▶ **EXERCISE REQUIREMENTS**:
Print only the lines below, from the very first to the one containing "(422, 282) = (503, 371): blue", exactly as they stand. Do not print pictures.

[[ MATERIAL PROVIDED, beginning ]]

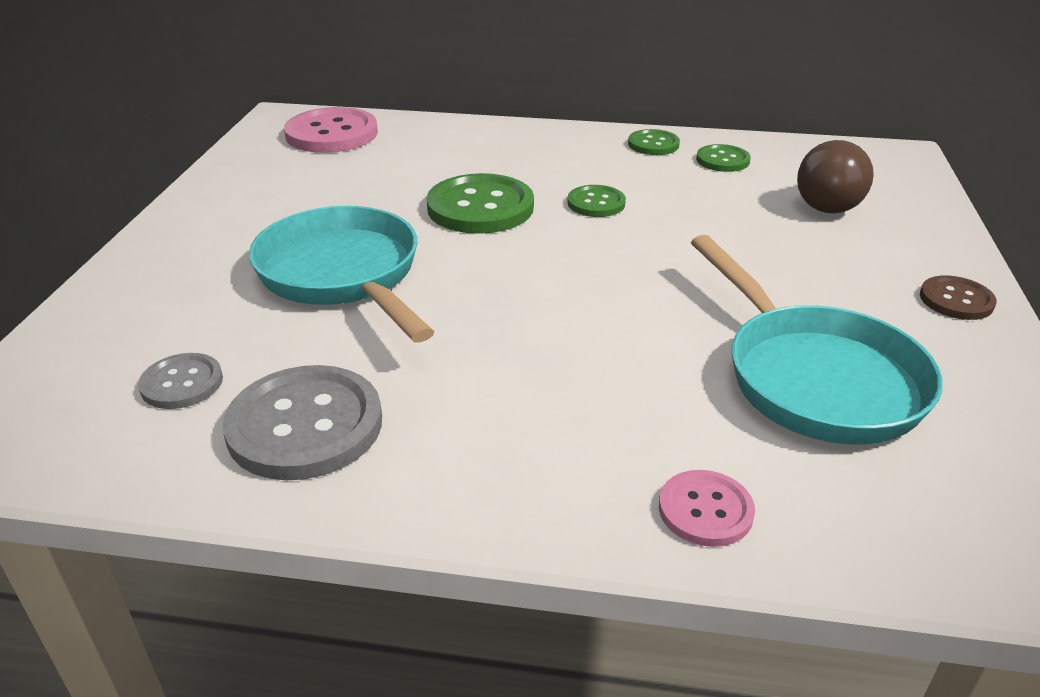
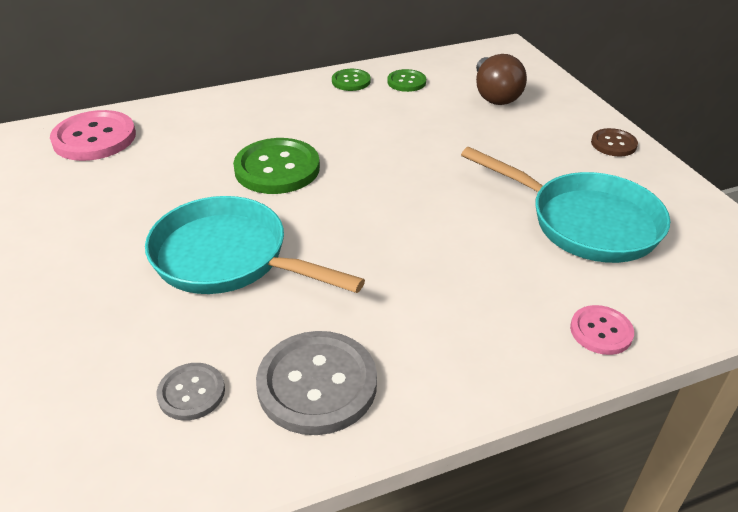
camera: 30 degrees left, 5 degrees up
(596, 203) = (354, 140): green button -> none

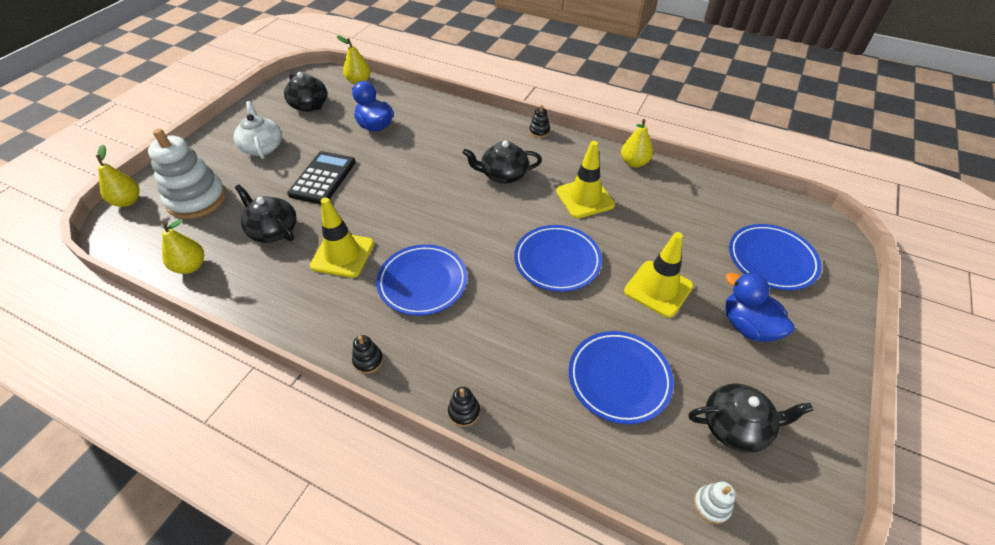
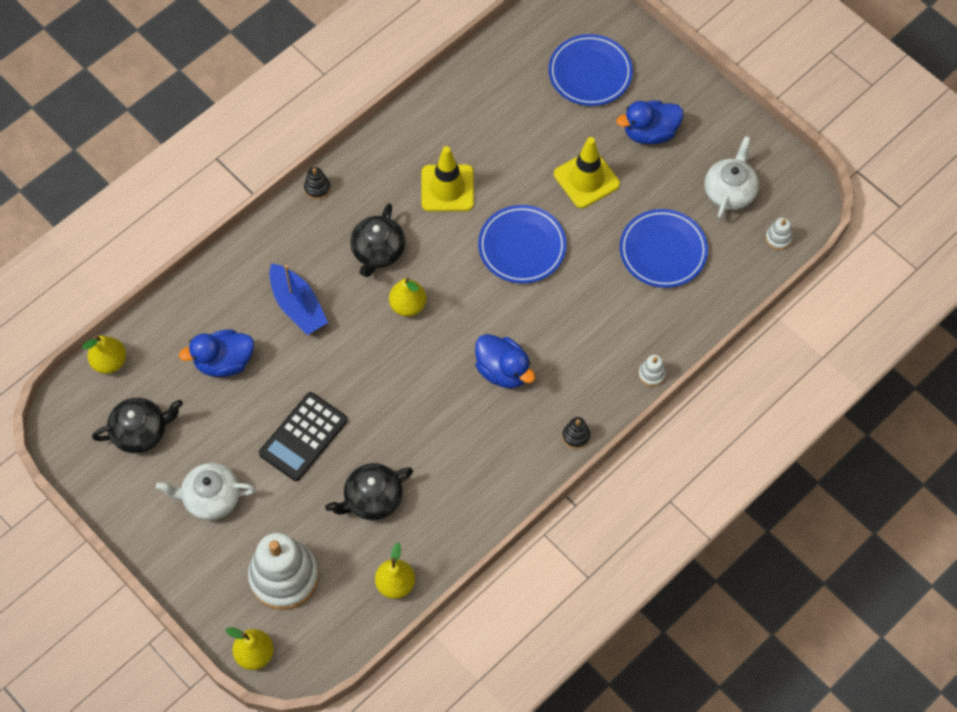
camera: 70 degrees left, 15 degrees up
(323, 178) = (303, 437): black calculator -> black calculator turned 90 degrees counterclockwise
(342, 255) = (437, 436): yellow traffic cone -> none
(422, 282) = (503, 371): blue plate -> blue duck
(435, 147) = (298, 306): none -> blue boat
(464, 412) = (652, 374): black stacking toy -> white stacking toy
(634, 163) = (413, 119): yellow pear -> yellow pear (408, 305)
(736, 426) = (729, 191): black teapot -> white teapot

[[ MATERIAL PROVIDED, end ]]

▶ **EXPECTED ANSWER**:
camera: 30 degrees left, 5 degrees up
(596, 203) = (354, 140): green button -> none

camera: 70 degrees left, 15 degrees up
(323, 178) = (303, 437): black calculator -> black calculator turned 90 degrees counterclockwise
(342, 255) = (437, 436): yellow traffic cone -> none
(422, 282) = (503, 371): blue plate -> blue duck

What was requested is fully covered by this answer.